=== Section Start ===
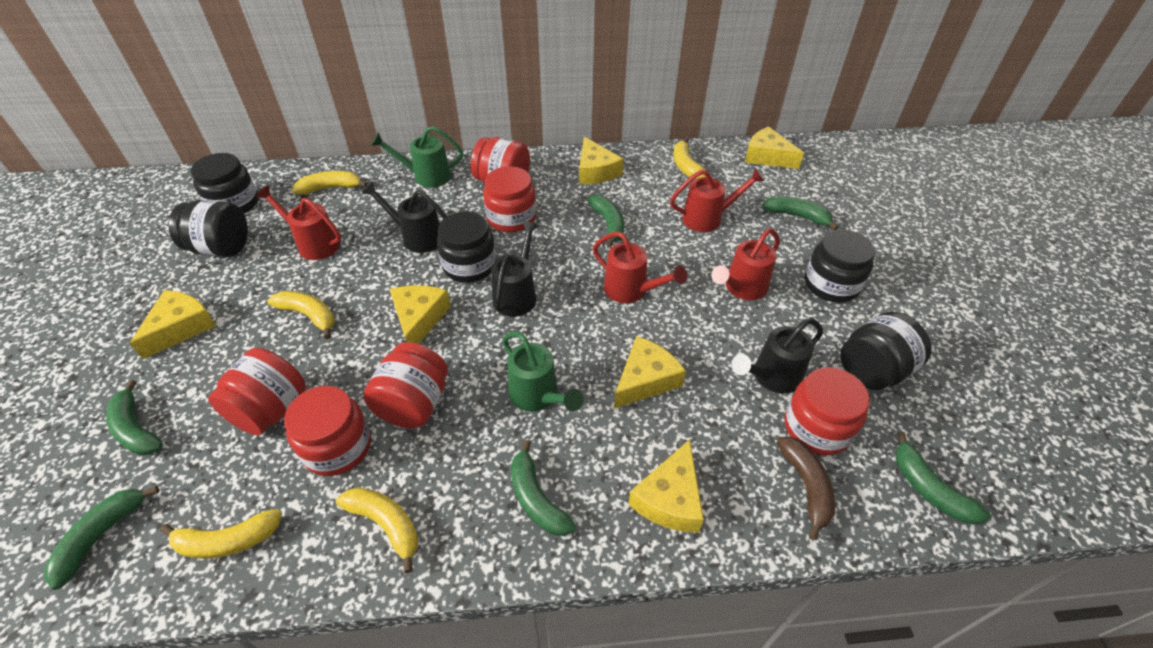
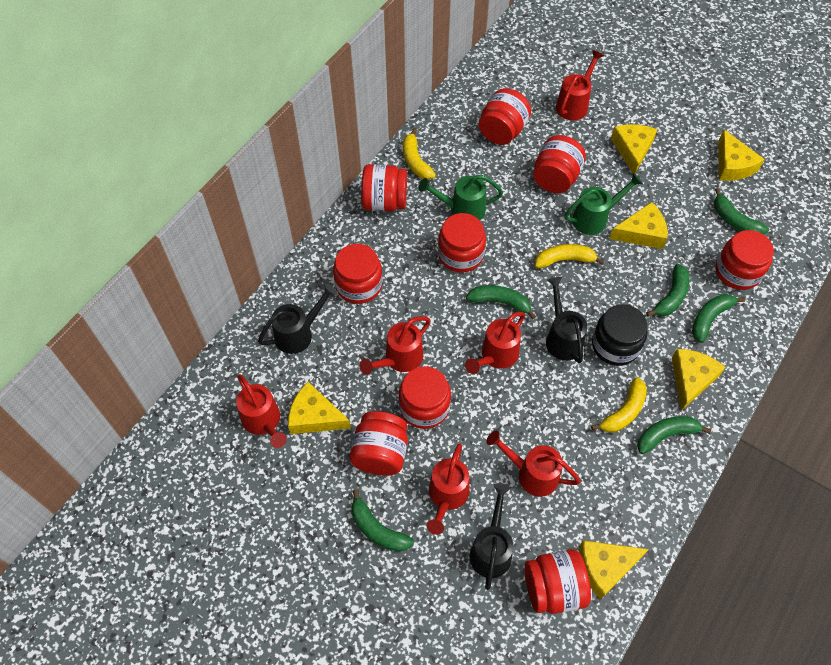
black jar: 5 -> 1
brown banana: 1 -> 0
red jar: 6 -> 9
red watering can: 4 -> 6
yellow banana: 5 -> 3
=== Section End ===
**What to do:** Exactly and exclusively, repeat the lines from the line that contains "brown banana: 1 -> 0" through the end of the records, both ends included.

**Answer space:**
brown banana: 1 -> 0
red jar: 6 -> 9
red watering can: 4 -> 6
yellow banana: 5 -> 3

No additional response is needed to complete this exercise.